╭─ STUDY MATERIAL

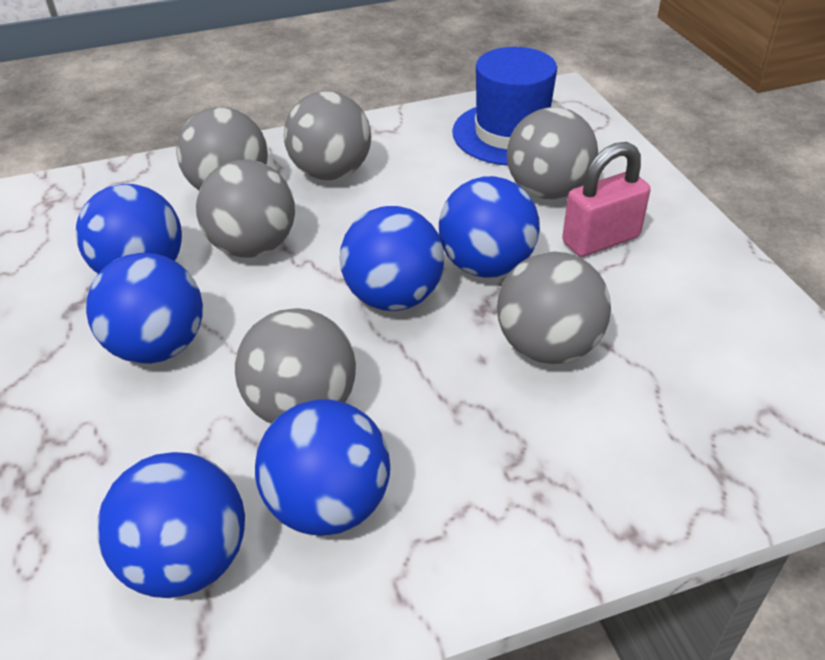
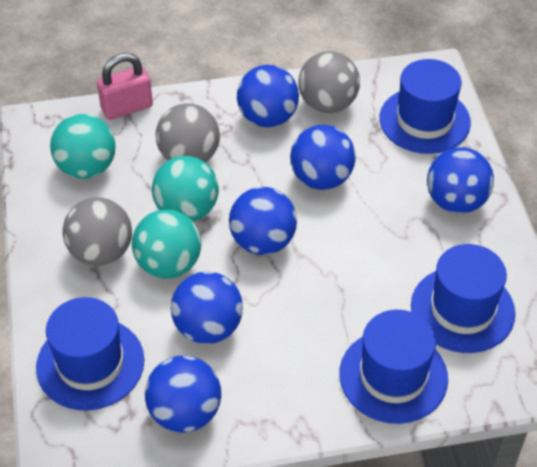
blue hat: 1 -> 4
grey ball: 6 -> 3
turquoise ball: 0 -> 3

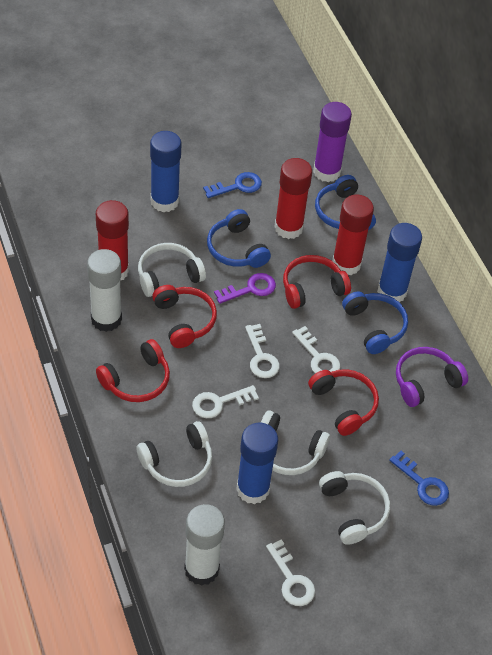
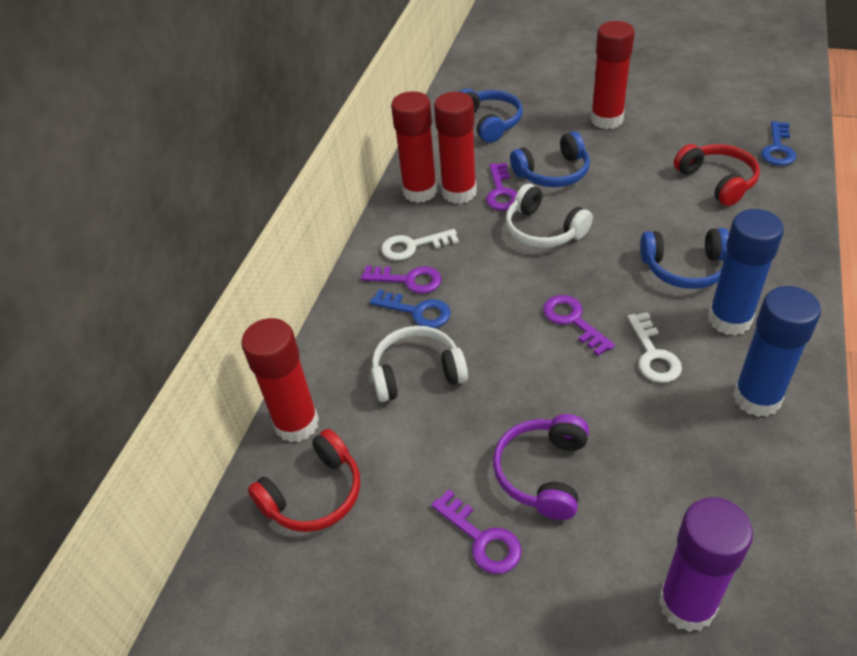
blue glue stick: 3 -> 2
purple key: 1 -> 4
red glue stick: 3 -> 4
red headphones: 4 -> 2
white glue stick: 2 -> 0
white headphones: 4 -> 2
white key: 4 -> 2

╰─

§ **WHAT IS NEEDED**
Only the line that contains "purple key: 1 -> 4" and the lines after it, through the end of the data above, are to be repeated exactly.

§ **RESPONSE**
purple key: 1 -> 4
red glue stick: 3 -> 4
red headphones: 4 -> 2
white glue stick: 2 -> 0
white headphones: 4 -> 2
white key: 4 -> 2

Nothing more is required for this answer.